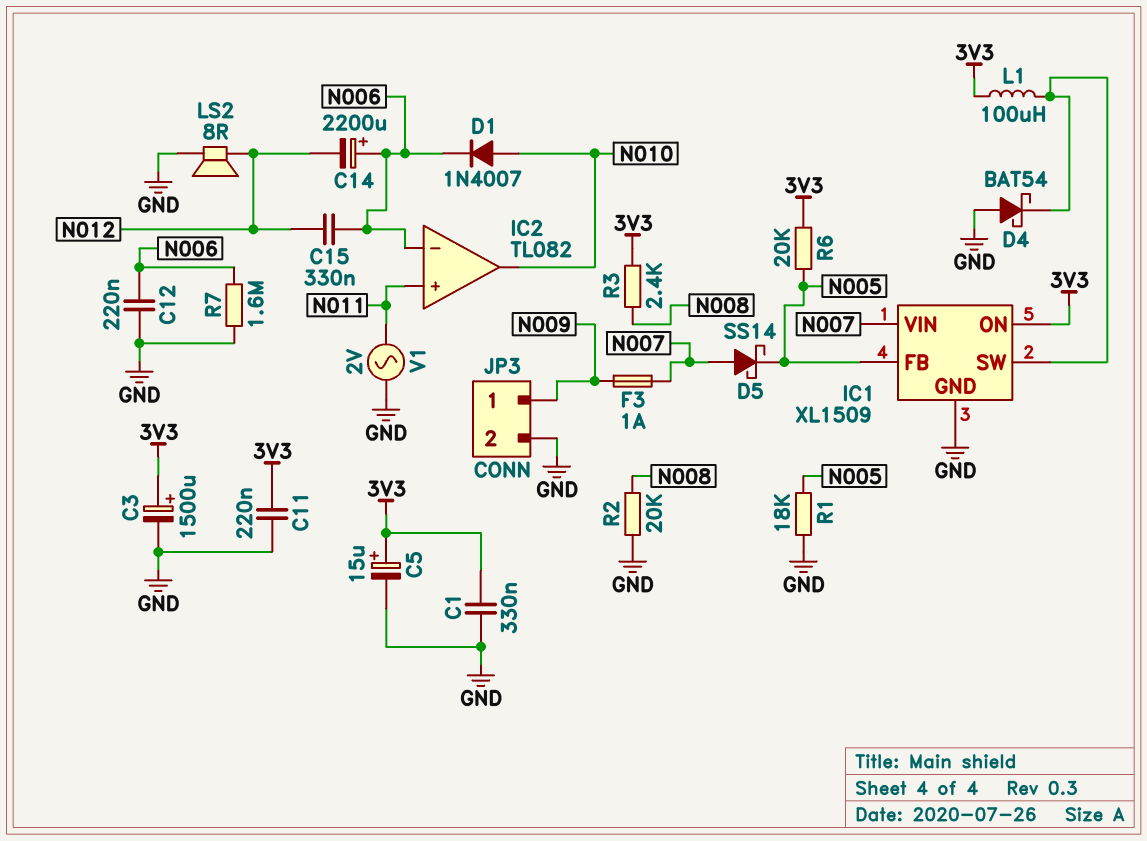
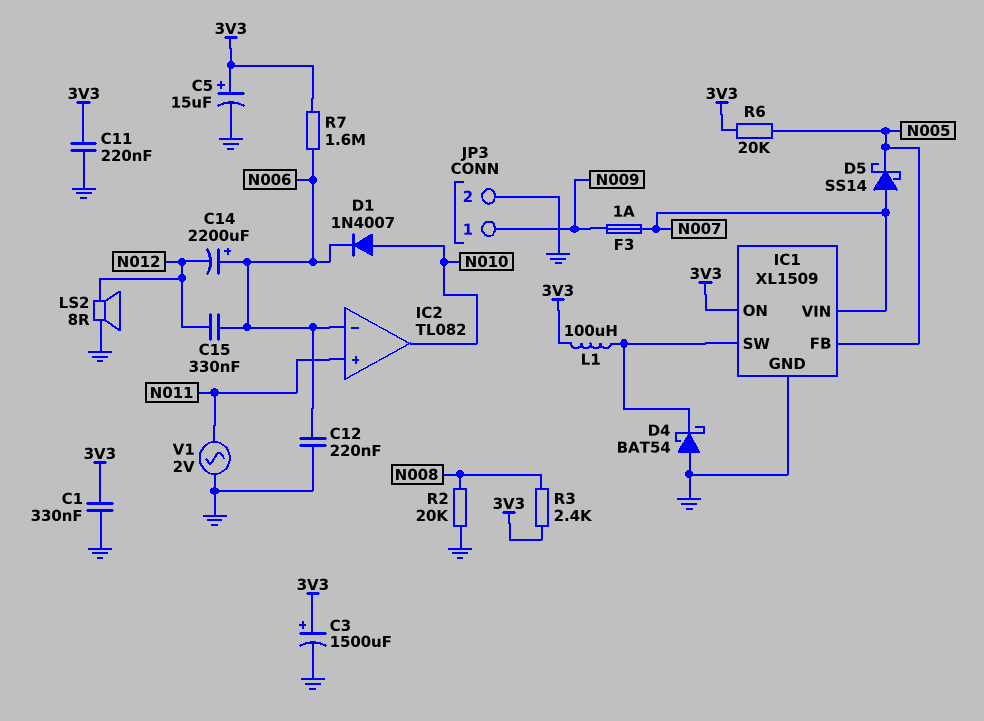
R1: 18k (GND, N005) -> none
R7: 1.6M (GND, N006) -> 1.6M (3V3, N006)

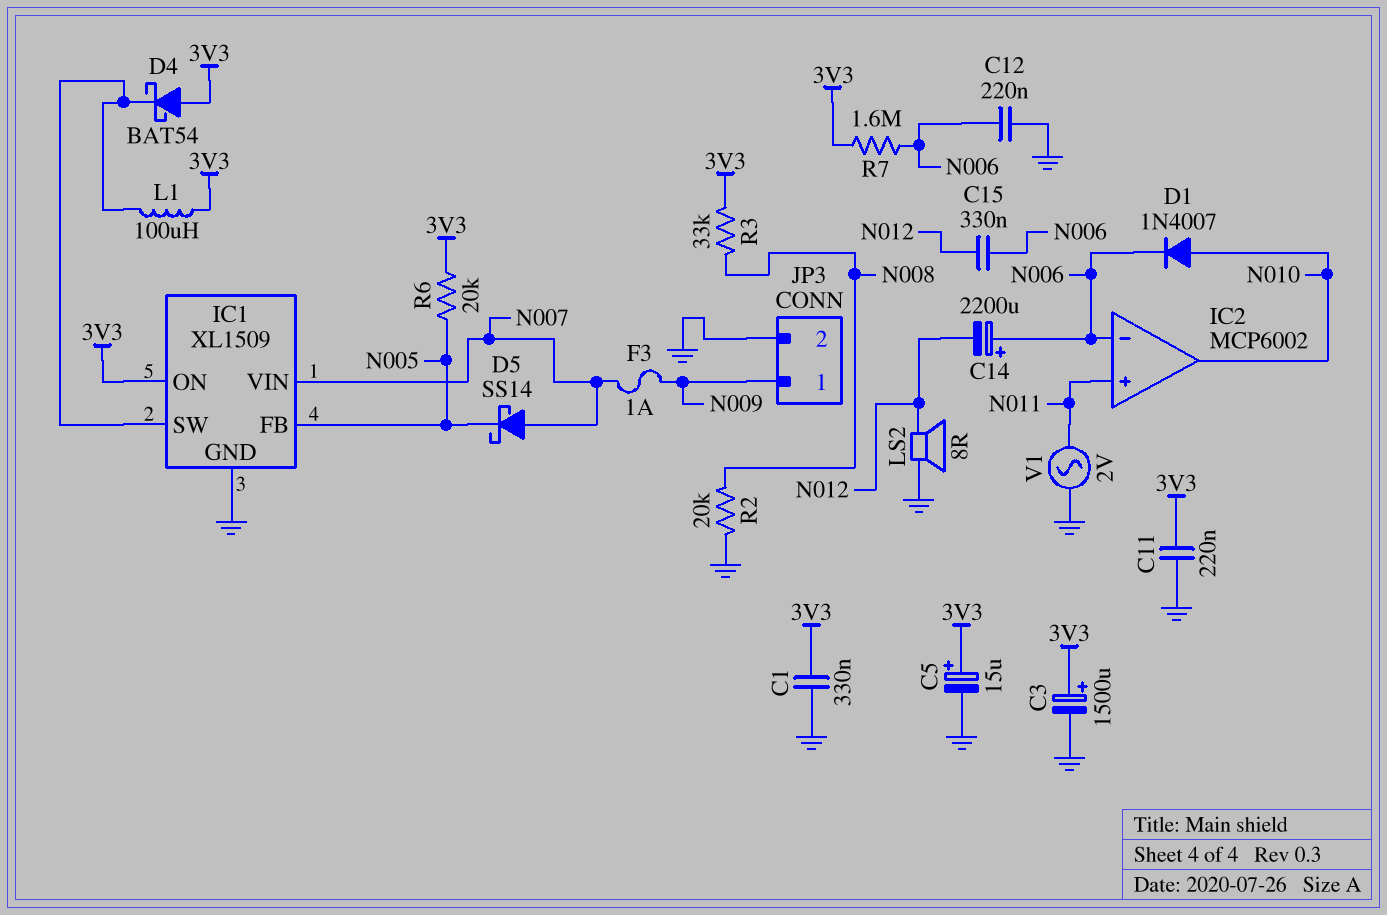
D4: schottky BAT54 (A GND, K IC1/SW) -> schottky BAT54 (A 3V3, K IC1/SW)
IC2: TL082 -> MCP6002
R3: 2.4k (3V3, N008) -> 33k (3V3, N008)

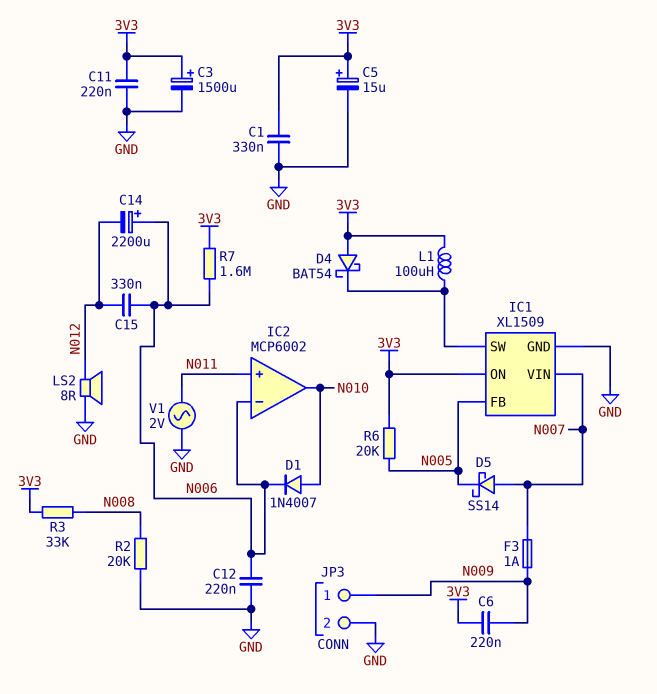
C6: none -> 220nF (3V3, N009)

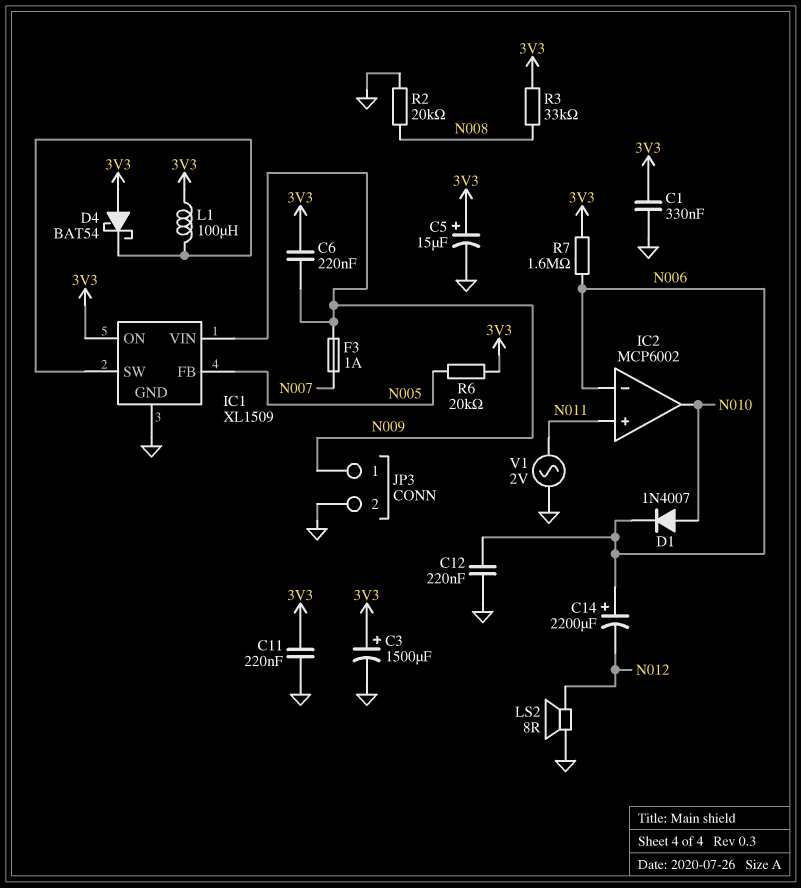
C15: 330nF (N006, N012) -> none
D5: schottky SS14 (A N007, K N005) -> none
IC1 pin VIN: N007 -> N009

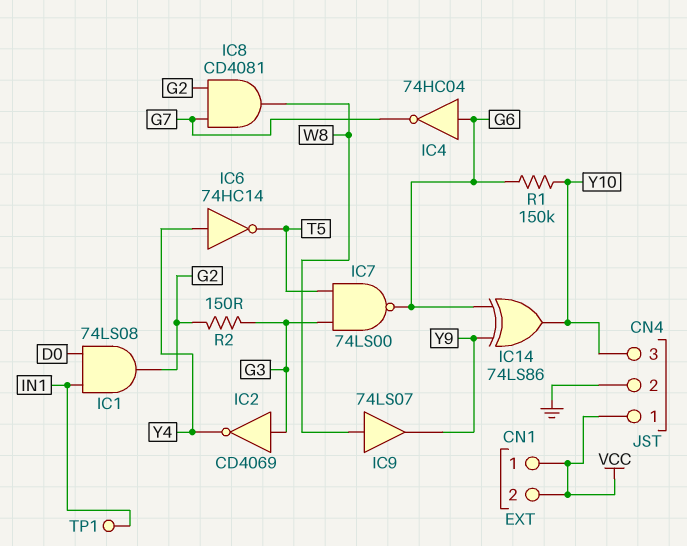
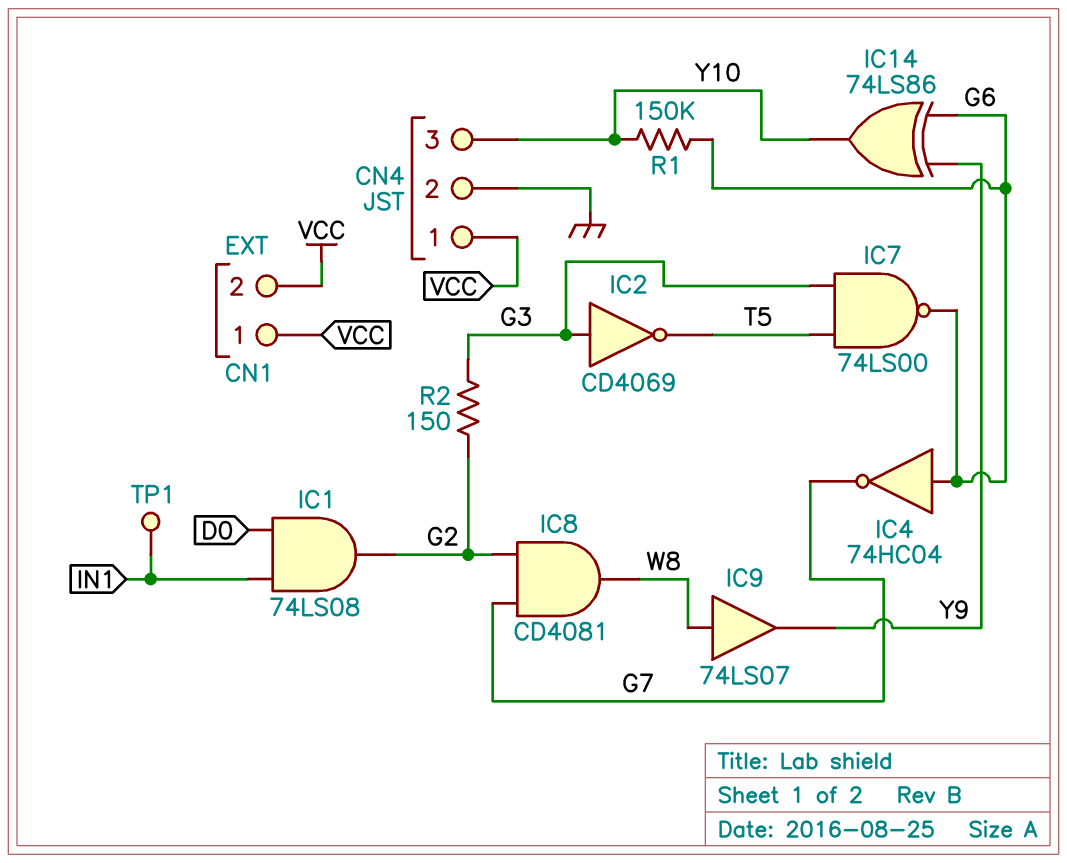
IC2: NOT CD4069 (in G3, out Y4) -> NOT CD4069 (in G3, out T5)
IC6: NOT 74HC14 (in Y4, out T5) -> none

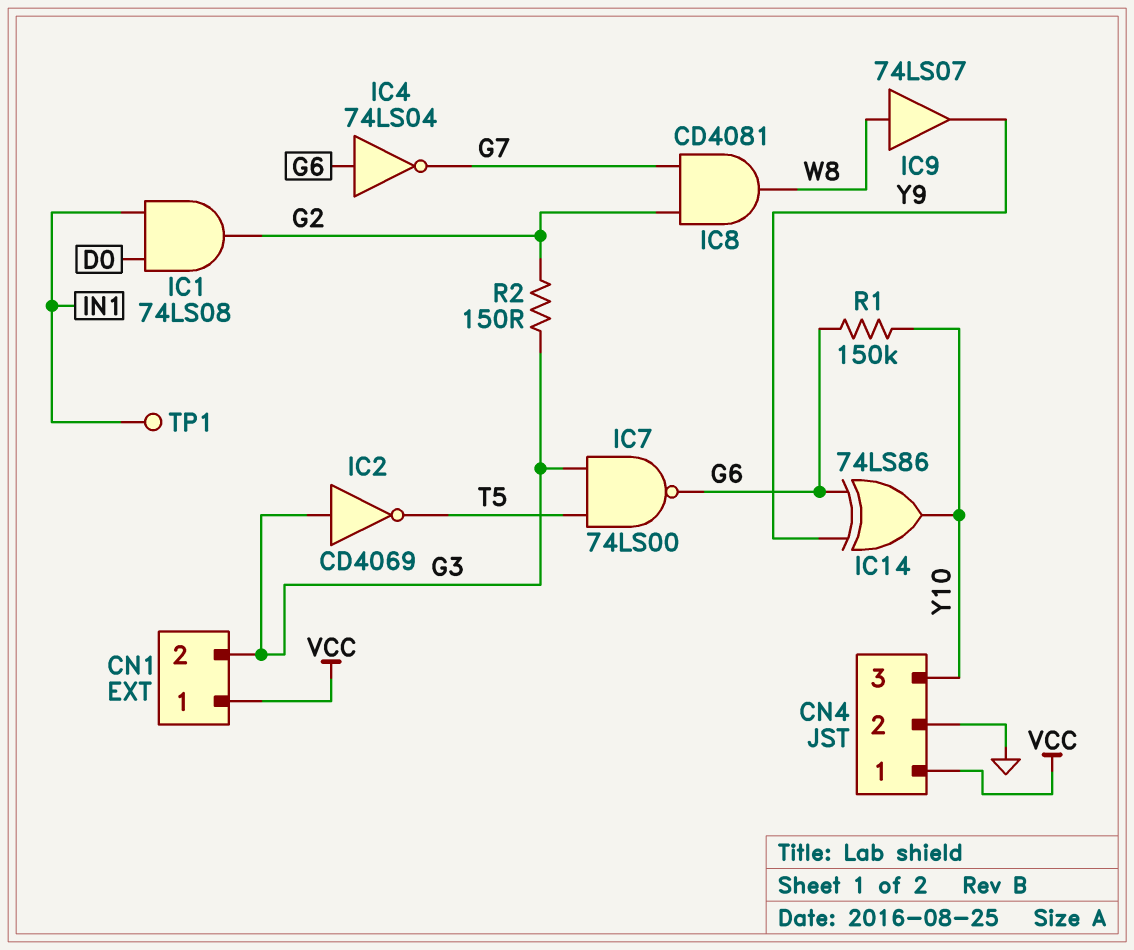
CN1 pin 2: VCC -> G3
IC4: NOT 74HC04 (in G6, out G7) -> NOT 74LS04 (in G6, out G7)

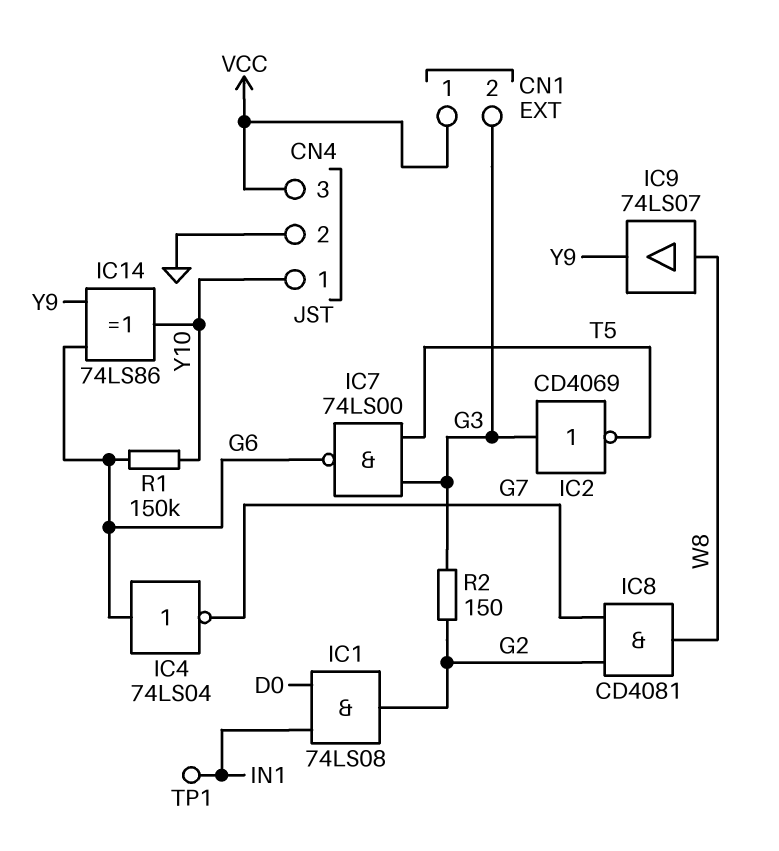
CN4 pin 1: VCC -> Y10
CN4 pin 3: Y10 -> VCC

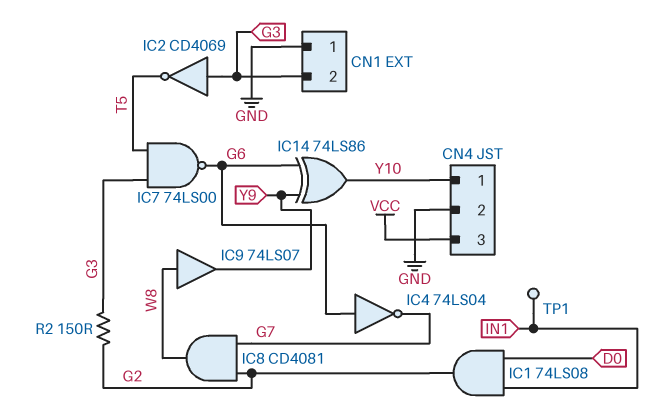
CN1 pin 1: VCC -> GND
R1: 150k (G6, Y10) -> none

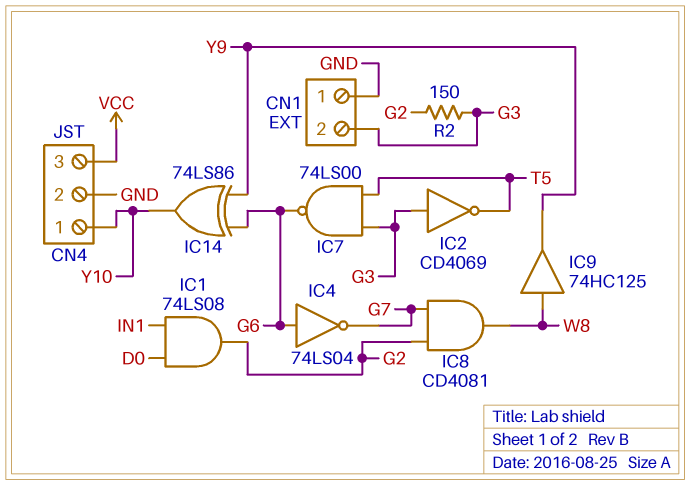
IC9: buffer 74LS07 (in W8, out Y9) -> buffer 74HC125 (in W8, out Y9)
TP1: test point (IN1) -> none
=-=-=-=-=
▸ TASK REQUIREMENTS
Could the entries above be written out word for word, with no pictures?

▸ THE ANSWER
R1: 18k (GND, N005) -> none
R7: 1.6M (GND, N006) -> 1.6M (3V3, N006)

D4: schottky BAT54 (A GND, K IC1/SW) -> schottky BAT54 (A 3V3, K IC1/SW)
IC2: TL082 -> MCP6002
R3: 2.4k (3V3, N008) -> 33k (3V3, N008)

C6: none -> 220nF (3V3, N009)

C15: 330nF (N006, N012) -> none
D5: schottky SS14 (A N007, K N005) -> none
IC1 pin VIN: N007 -> N009

IC2: NOT CD4069 (in G3, out Y4) -> NOT CD4069 (in G3, out T5)
IC6: NOT 74HC14 (in Y4, out T5) -> none

CN1 pin 2: VCC -> G3
IC4: NOT 74HC04 (in G6, out G7) -> NOT 74LS04 (in G6, out G7)

CN4 pin 1: VCC -> Y10
CN4 pin 3: Y10 -> VCC

CN1 pin 1: VCC -> GND
R1: 150k (G6, Y10) -> none

IC9: buffer 74LS07 (in W8, out Y9) -> buffer 74HC125 (in W8, out Y9)
TP1: test point (IN1) -> none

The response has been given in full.